#### [PROBLEM]
Your answer should repeat every line of the records below in which the word "LEVEL" appears.
--- MATERIAL PROVIDED Enclosed Below ---
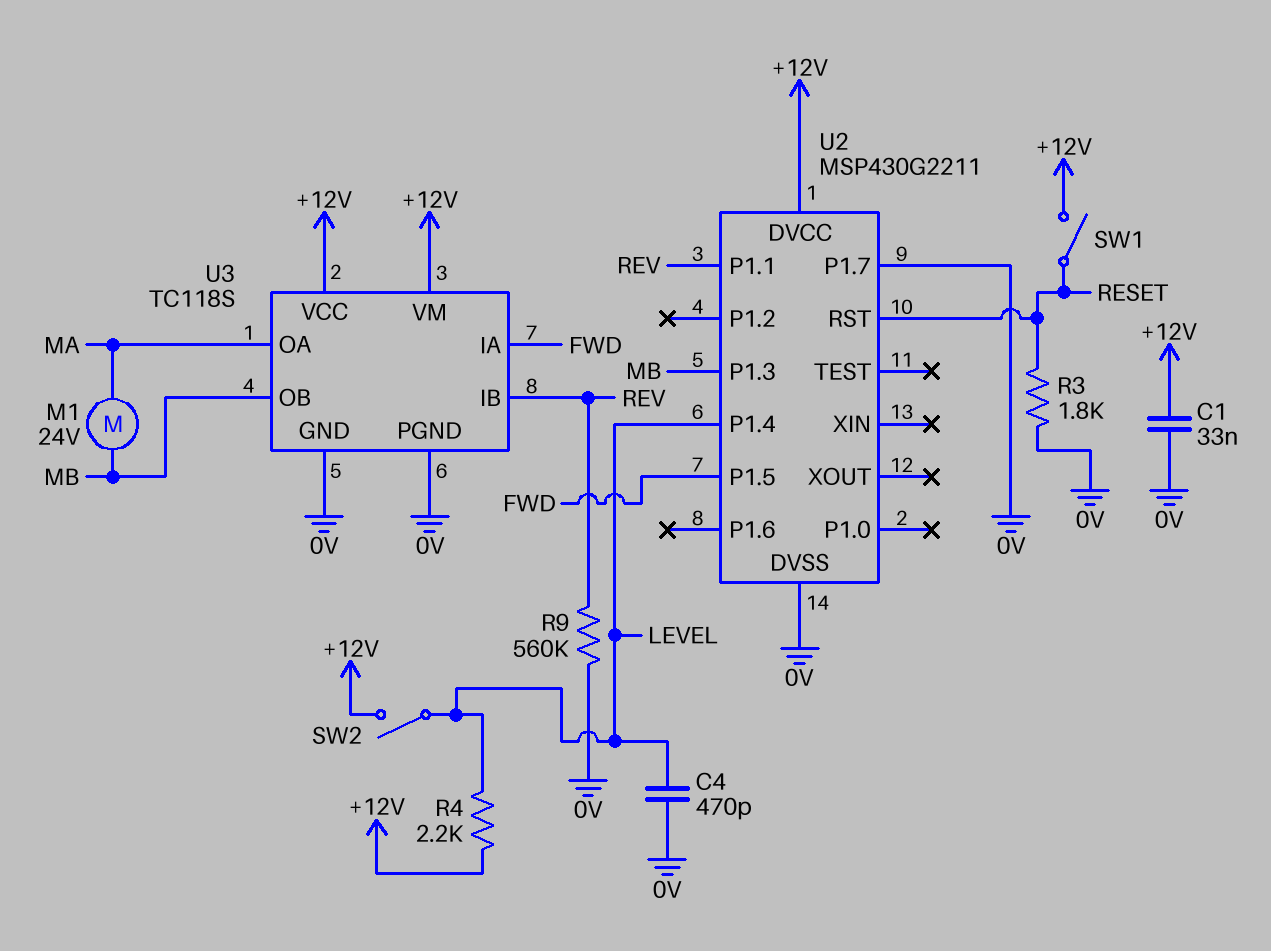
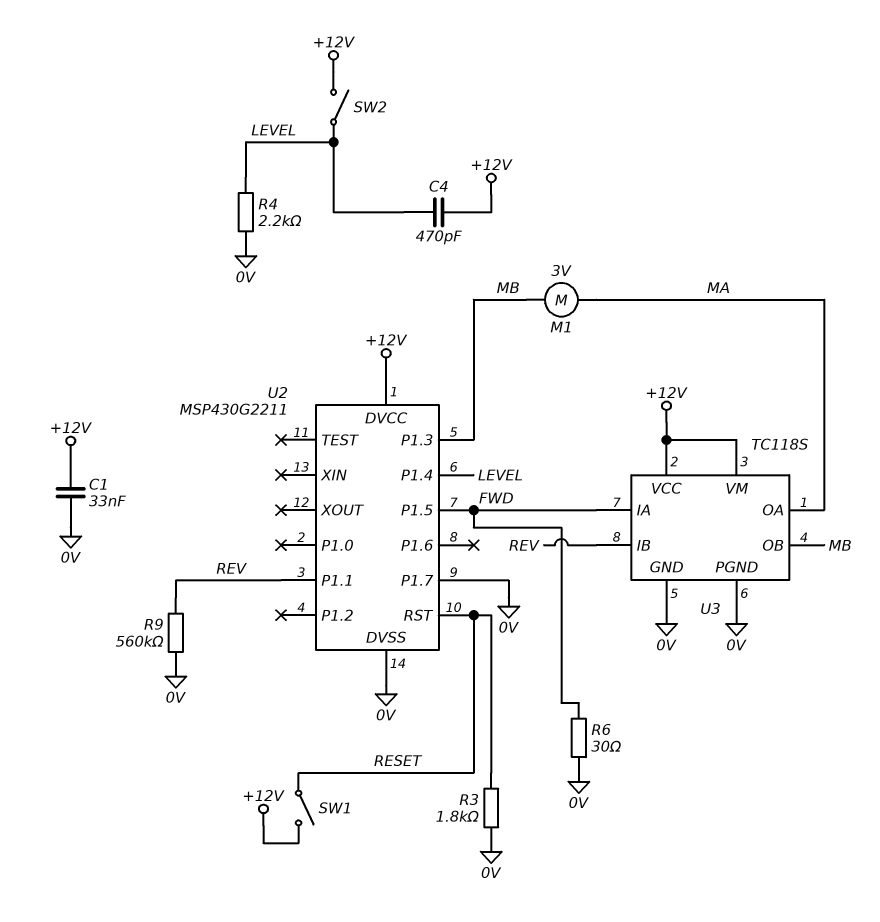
C4: 470pF (0V, LEVEL) -> 470pF (+12V, LEVEL)
M1: motor 24V (MA, MB) -> motor 3V (MA, MB)
R4: 2.2k (+12V, LEVEL) -> 2.2k (0V, LEVEL)
R6: none -> 30 (0V, FWD)

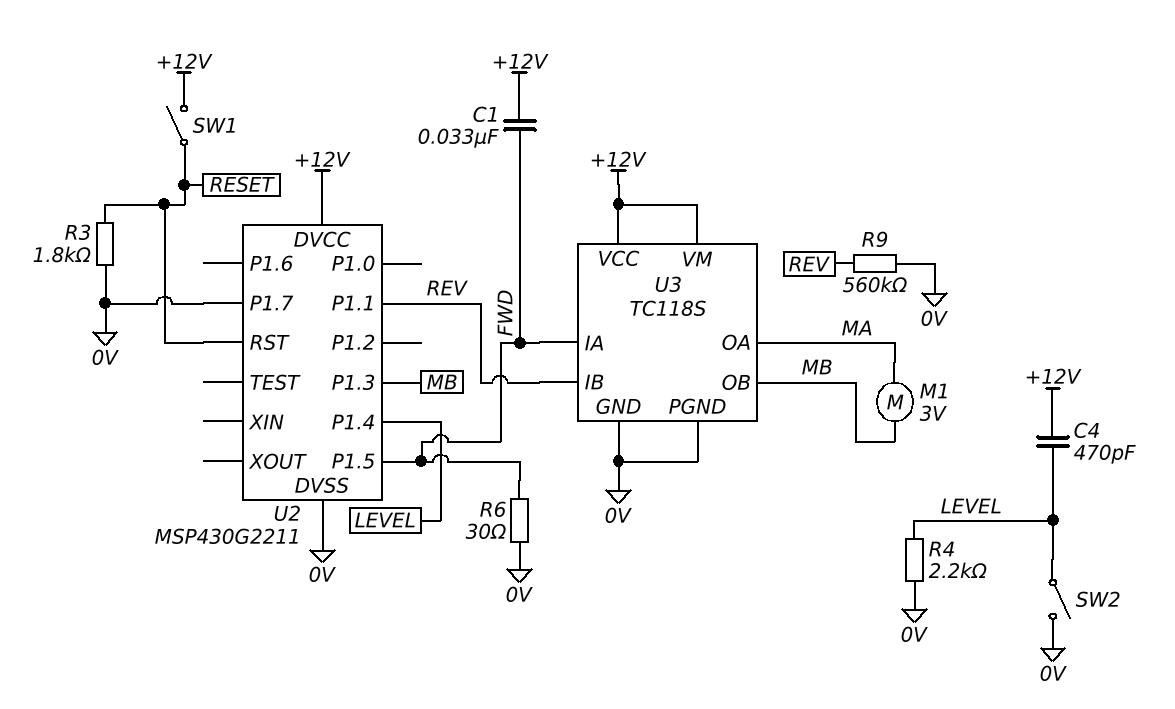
C1: 33nF (+12V, 0V) -> 33nF (+12V, FWD)
SW2: switch (+12V, LEVEL) -> switch (0V, LEVEL)

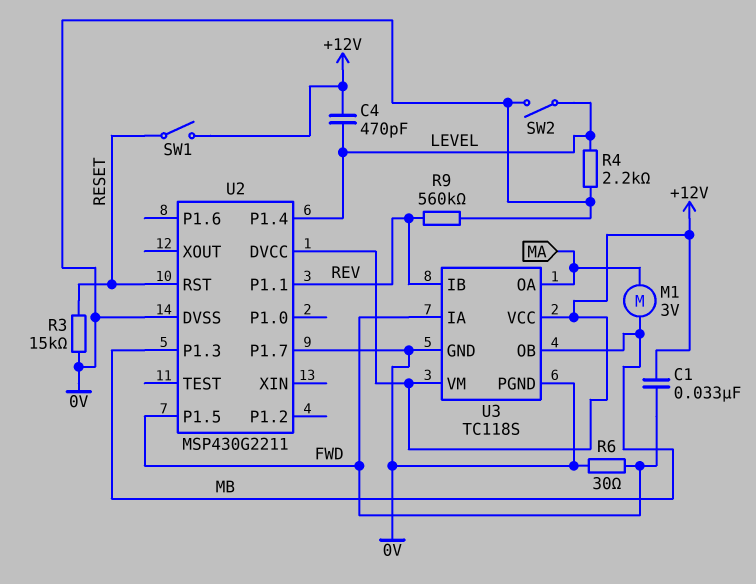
R3: 1.8k (0V, RESET) -> 15k (0V, RESET)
--- End of Enclosed MATERIAL PROVIDED ---
#### [RESPONSE]
C4: 470pF (0V, LEVEL) -> 470pF (+12V, LEVEL)
R4: 2.2k (+12V, LEVEL) -> 2.2k (0V, LEVEL)
SW2: switch (+12V, LEVEL) -> switch (0V, LEVEL)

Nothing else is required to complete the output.